▸ EXERCISE:
Figure out the number of lines in the entries that hold the string "orange", then give that number and nothing else.

(DATA SUPPLIED Opens)

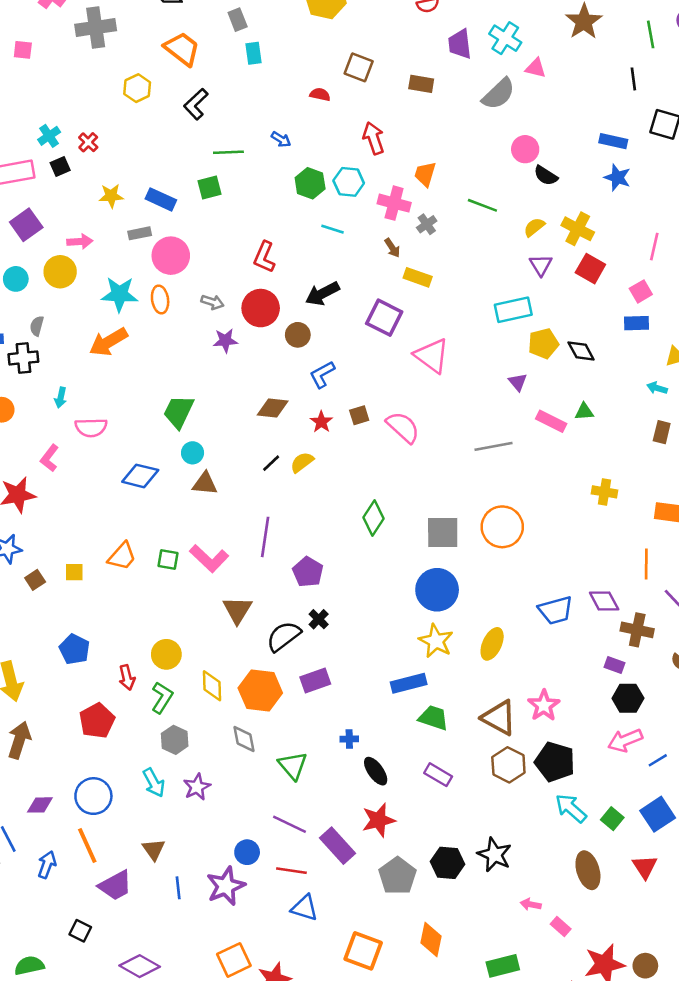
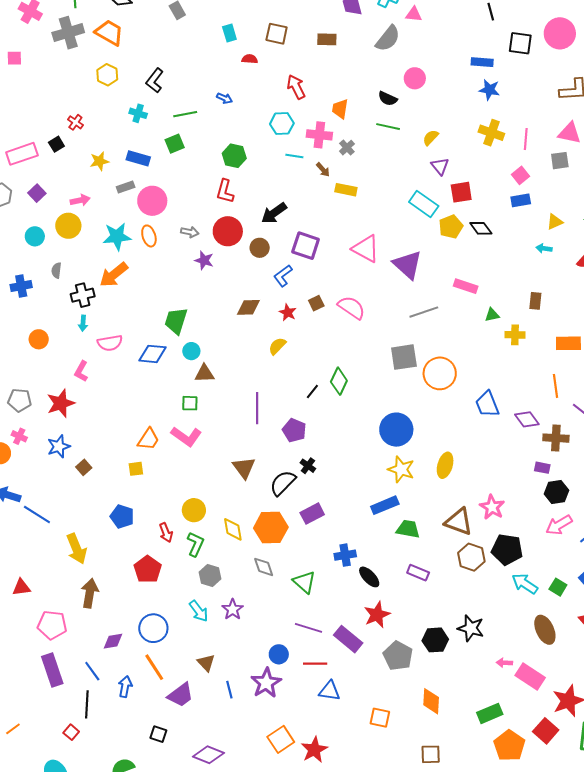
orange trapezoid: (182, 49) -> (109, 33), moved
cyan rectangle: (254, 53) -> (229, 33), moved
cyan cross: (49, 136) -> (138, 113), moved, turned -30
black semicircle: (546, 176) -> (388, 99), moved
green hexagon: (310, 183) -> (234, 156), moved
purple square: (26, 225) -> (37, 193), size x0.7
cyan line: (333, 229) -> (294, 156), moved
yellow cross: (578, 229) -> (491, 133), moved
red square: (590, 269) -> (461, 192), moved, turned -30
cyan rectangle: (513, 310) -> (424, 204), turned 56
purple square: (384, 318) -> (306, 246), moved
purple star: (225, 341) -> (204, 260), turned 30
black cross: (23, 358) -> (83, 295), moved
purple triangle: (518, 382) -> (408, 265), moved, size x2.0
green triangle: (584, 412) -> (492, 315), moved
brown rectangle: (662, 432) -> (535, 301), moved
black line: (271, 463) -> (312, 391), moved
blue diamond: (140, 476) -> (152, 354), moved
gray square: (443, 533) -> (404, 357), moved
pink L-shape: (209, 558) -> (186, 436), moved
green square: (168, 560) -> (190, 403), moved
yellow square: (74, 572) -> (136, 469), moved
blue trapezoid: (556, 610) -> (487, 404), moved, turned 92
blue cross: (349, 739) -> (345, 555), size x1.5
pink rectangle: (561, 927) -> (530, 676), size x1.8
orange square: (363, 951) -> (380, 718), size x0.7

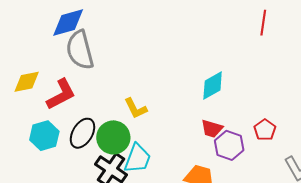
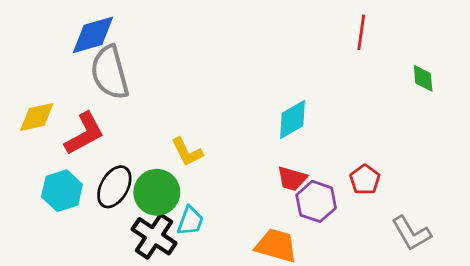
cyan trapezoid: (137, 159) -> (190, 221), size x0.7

(DATA SUPPLIED Closes)

▸ ANSWER SPACE:
2